**EXERCISE GOAL**
Pull out every line of the records that contains the word "bass", and copy each one unchanged.

**ITEMS**

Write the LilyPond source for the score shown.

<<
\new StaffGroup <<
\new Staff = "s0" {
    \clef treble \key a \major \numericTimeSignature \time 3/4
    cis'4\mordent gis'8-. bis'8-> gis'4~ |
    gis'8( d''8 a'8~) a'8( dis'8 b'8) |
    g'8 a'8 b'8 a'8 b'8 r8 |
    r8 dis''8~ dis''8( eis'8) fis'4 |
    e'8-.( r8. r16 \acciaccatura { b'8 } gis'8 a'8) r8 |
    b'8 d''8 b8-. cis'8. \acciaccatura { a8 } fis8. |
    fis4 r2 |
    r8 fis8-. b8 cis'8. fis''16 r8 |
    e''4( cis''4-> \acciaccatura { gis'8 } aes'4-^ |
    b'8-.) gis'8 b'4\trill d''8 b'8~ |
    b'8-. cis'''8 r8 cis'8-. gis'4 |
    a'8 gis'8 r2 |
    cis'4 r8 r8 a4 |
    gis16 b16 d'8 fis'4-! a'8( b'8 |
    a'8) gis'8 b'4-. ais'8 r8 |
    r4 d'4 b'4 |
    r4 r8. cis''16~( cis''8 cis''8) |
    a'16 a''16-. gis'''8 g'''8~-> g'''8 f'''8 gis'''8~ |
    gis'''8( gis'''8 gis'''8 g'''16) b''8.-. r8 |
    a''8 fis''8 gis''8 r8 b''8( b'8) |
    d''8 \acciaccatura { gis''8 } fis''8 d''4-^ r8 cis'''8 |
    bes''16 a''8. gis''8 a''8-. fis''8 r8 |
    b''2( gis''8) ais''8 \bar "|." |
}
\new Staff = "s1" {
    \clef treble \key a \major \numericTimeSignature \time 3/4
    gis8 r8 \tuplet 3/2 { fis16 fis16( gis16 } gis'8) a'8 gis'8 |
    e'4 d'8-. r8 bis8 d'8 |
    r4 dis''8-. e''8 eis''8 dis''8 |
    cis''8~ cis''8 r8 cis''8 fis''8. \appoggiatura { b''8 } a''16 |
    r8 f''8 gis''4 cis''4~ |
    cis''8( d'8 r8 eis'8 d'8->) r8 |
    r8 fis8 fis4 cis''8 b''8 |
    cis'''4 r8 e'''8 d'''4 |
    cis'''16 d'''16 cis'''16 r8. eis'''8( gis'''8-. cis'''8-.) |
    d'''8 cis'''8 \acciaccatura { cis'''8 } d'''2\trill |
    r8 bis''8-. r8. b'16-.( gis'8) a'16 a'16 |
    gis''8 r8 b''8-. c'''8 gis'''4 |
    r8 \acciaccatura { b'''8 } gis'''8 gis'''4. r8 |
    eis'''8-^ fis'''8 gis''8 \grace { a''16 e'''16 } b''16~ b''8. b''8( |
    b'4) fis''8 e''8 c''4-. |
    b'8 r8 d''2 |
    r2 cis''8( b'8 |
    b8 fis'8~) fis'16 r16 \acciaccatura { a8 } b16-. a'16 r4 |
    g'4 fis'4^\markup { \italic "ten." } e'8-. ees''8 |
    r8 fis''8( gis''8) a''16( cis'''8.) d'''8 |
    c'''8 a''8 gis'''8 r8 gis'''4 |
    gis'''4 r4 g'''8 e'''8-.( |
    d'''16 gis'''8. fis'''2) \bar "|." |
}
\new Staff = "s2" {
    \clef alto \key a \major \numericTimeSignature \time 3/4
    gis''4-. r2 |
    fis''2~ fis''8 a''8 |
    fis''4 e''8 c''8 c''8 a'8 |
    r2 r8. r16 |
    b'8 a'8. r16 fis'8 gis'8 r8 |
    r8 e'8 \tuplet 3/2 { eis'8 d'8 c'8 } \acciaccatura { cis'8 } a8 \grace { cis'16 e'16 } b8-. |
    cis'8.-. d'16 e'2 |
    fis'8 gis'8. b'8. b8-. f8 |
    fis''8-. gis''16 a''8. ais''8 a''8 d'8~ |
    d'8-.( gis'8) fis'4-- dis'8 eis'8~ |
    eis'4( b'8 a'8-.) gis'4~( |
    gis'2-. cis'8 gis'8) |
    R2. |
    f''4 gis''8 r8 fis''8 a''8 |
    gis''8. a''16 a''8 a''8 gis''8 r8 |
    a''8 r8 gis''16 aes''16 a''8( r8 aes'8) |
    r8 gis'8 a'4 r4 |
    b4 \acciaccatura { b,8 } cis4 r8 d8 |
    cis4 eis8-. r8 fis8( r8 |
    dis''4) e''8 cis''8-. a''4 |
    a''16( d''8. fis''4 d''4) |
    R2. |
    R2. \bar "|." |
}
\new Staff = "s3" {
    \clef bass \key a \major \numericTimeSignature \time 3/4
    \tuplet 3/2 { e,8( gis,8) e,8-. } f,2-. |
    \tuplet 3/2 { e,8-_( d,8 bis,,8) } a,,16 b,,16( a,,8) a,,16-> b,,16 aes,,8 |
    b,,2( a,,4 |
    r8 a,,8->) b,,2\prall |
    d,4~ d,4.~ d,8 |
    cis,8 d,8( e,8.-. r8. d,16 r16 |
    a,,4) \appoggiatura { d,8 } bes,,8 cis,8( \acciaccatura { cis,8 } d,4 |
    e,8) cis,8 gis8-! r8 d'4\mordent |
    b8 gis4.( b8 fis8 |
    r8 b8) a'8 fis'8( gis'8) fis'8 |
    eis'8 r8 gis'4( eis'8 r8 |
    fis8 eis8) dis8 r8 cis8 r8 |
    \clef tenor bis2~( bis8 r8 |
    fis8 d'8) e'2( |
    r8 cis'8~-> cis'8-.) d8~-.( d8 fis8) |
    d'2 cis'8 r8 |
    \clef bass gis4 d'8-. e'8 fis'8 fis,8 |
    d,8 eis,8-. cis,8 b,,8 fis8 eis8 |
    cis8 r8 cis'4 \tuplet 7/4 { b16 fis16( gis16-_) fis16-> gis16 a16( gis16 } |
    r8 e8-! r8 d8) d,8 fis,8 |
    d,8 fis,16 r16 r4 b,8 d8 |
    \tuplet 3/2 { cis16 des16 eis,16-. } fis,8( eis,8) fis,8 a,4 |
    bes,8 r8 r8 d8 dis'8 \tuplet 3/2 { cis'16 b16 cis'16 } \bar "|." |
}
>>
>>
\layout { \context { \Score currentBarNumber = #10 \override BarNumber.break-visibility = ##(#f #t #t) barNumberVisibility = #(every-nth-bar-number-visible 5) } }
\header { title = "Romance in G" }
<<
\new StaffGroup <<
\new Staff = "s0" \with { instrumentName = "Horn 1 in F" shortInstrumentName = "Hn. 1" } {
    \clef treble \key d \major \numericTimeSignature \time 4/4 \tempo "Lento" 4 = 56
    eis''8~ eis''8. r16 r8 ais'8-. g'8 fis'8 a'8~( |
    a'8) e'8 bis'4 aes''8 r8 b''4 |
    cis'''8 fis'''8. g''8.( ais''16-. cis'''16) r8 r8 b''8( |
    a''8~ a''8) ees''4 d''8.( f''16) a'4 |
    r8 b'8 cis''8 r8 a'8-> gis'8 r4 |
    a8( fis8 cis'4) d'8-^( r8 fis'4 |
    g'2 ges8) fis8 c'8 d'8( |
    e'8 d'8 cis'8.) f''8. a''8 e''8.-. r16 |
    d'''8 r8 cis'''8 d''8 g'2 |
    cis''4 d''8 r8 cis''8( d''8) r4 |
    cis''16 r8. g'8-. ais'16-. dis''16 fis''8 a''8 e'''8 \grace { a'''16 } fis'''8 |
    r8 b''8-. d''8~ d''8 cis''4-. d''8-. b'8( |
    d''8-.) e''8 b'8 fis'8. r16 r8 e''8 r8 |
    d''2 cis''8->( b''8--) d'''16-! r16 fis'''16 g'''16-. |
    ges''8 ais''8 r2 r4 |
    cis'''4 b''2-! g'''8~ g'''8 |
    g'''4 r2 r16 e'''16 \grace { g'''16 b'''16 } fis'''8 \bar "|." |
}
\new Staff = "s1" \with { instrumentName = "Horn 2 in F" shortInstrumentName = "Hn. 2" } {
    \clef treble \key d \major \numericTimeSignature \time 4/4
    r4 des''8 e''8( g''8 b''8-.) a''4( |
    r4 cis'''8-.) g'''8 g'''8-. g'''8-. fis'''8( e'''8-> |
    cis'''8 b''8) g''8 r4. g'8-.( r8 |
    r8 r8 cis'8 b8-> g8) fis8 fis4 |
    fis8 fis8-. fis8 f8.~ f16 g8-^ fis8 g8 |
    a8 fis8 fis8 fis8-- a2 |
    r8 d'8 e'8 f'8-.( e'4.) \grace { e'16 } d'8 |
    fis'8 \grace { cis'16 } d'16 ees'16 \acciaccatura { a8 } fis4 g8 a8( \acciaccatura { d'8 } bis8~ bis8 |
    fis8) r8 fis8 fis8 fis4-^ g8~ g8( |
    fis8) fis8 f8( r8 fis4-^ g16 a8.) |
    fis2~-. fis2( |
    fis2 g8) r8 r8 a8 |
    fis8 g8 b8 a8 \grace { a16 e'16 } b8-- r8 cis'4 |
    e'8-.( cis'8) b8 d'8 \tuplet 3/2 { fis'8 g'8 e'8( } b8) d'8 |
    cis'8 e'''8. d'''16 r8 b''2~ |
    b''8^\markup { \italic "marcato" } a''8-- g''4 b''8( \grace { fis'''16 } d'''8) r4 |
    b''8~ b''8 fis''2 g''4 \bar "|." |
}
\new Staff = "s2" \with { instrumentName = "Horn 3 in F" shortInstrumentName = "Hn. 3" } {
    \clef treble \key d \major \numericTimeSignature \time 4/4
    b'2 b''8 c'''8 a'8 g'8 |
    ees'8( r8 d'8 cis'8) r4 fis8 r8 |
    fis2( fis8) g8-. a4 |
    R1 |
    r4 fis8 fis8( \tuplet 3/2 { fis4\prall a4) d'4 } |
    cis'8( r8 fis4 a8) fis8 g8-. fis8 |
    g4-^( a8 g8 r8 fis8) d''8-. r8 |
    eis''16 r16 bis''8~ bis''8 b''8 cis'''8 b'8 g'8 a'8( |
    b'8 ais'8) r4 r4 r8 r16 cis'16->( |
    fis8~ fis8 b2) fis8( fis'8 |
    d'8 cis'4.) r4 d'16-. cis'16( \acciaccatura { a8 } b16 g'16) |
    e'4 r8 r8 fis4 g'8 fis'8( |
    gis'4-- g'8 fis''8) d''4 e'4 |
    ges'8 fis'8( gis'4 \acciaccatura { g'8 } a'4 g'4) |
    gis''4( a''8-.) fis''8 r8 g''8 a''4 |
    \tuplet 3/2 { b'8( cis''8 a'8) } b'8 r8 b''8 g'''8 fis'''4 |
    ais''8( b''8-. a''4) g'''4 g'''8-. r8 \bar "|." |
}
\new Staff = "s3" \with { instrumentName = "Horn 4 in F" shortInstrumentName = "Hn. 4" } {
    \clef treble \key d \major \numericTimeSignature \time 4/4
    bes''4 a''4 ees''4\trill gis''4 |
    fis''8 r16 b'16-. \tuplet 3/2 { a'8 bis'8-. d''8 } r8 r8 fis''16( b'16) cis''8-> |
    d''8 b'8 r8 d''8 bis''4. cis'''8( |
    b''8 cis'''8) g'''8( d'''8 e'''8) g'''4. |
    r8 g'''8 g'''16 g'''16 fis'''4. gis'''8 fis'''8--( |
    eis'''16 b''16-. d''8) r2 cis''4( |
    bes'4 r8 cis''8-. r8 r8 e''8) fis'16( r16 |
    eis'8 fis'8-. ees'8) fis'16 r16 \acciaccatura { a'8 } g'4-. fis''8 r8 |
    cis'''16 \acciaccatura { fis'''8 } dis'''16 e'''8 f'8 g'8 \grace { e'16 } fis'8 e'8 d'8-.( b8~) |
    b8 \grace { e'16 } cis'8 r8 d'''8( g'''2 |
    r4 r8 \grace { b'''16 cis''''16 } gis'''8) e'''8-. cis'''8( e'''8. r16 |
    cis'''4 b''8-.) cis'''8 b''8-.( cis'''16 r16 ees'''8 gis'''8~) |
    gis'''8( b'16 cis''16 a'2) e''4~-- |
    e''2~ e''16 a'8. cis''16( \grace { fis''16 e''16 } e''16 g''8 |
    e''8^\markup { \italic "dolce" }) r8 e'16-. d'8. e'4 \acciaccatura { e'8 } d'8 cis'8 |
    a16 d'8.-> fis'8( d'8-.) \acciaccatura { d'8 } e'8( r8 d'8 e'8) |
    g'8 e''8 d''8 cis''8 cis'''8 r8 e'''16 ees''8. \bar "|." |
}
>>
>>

**SOLUTION TO THIS EXERCISE**
    \clef bass \key a \major \numericTimeSignature \time 3/4
    \clef bass gis4 d'8-. e'8 fis'8 fis,8 |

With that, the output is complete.